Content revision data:
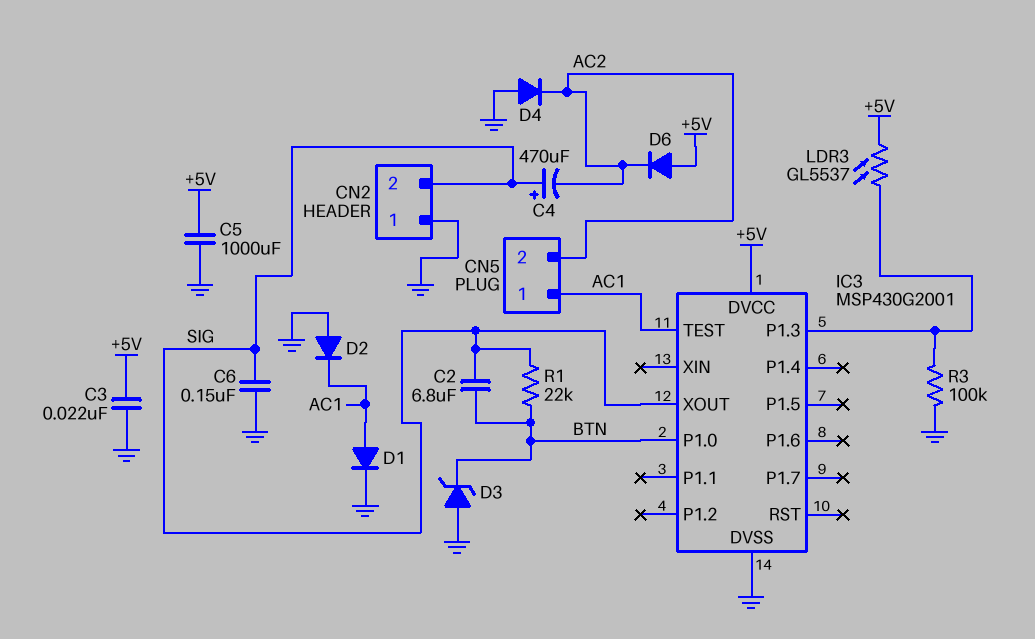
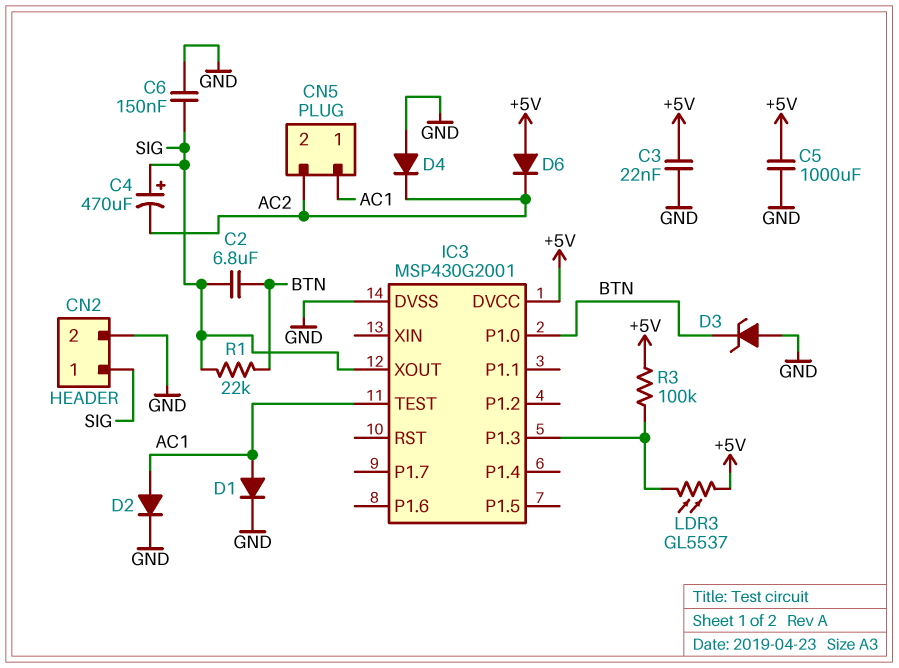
CN2 pin 1: GND -> SIG
CN2 pin 2: SIG -> GND
D2: diode (A GND, K AC1) -> diode (A AC1, K GND)
R3: 100k (GND, IC3/P1.3) -> 100k (+5V, IC3/P1.3)

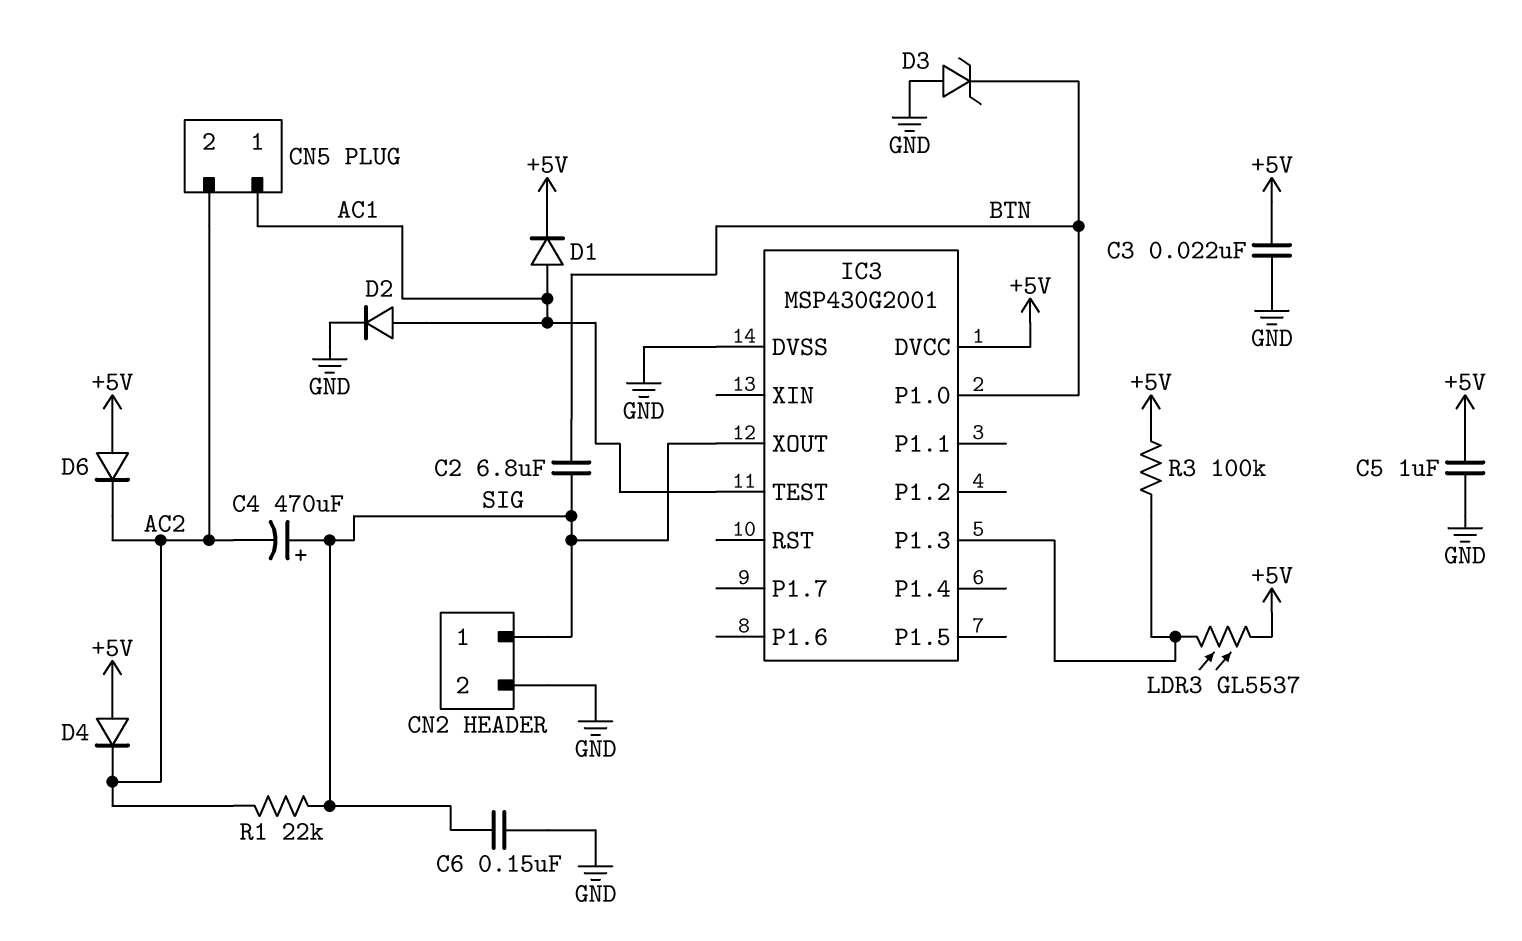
C5: 1000uF (+5V, GND) -> 1uF (+5V, GND)
D1: diode (A AC1, K GND) -> diode (A AC1, K +5V)
D4: diode (A GND, K AC2) -> diode (A +5V, K AC2)
R1: 22k (BTN, SIG) -> 22k (AC2, SIG)

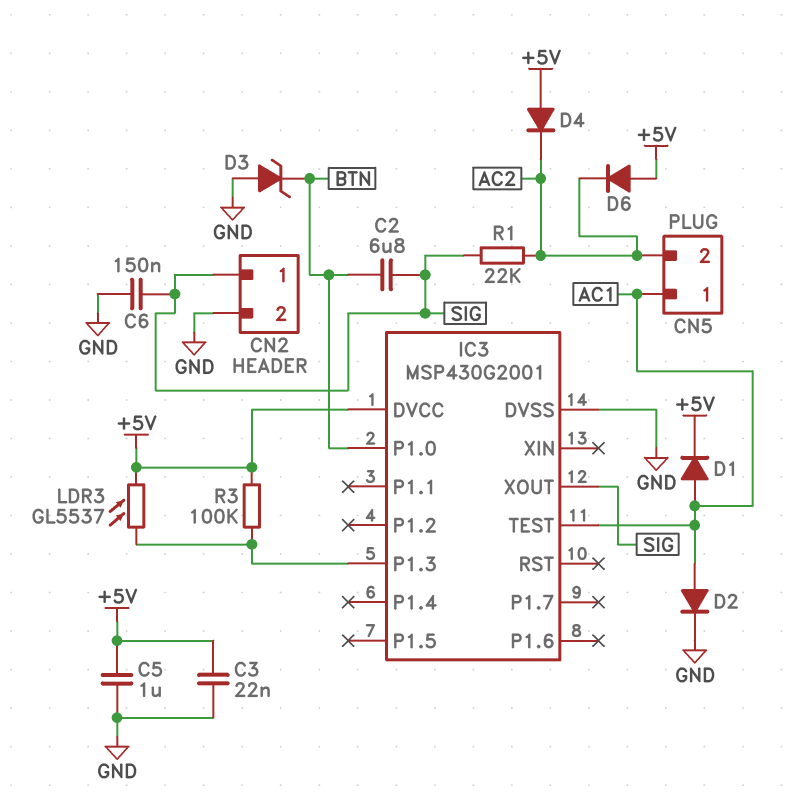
C4: 470uF (plus SIG, minus AC2) -> none

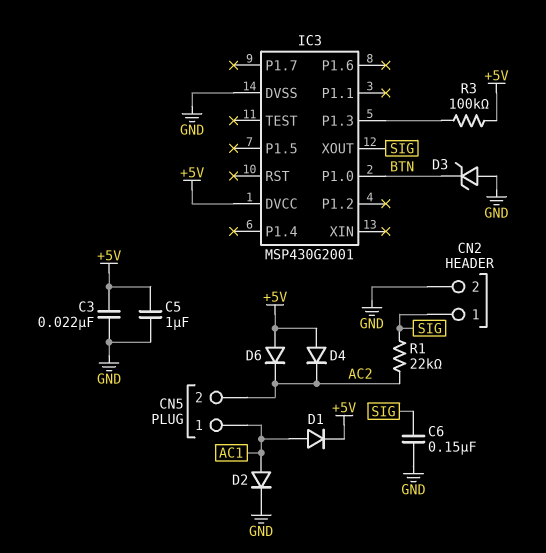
C2: 6.8uF (BTN, SIG) -> none
IC3 pin TEST: AC1 -> none
LDR3: GL5537 (+5V, IC3/P1.3) -> none

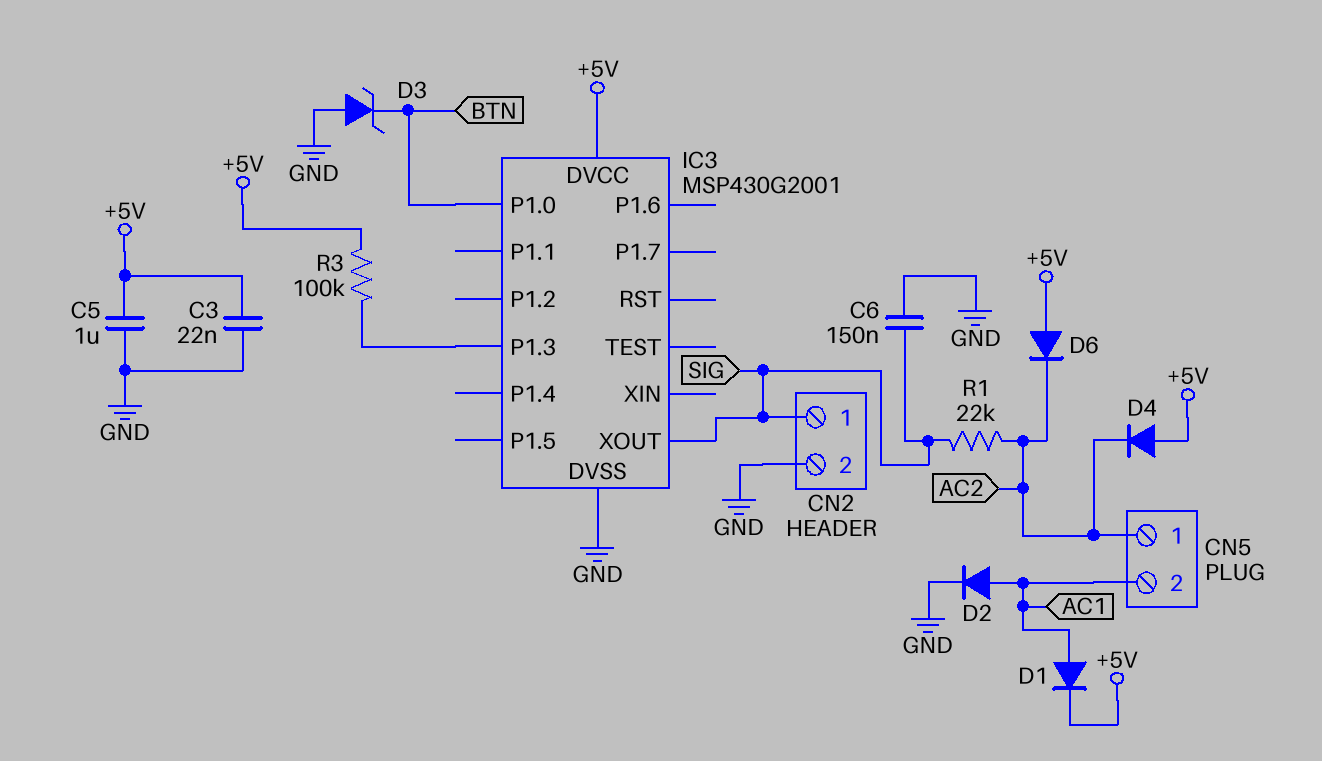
CN5 pin 1: AC1 -> AC2
CN5 pin 2: AC2 -> AC1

» Problem details
Would you set down every line of the data above exactly, skipping the pictures?

» Solved problem
CN2 pin 1: GND -> SIG
CN2 pin 2: SIG -> GND
D2: diode (A GND, K AC1) -> diode (A AC1, K GND)
R3: 100k (GND, IC3/P1.3) -> 100k (+5V, IC3/P1.3)

C5: 1000uF (+5V, GND) -> 1uF (+5V, GND)
D1: diode (A AC1, K GND) -> diode (A AC1, K +5V)
D4: diode (A GND, K AC2) -> diode (A +5V, K AC2)
R1: 22k (BTN, SIG) -> 22k (AC2, SIG)

C4: 470uF (plus SIG, minus AC2) -> none

C2: 6.8uF (BTN, SIG) -> none
IC3 pin TEST: AC1 -> none
LDR3: GL5537 (+5V, IC3/P1.3) -> none

CN5 pin 1: AC1 -> AC2
CN5 pin 2: AC2 -> AC1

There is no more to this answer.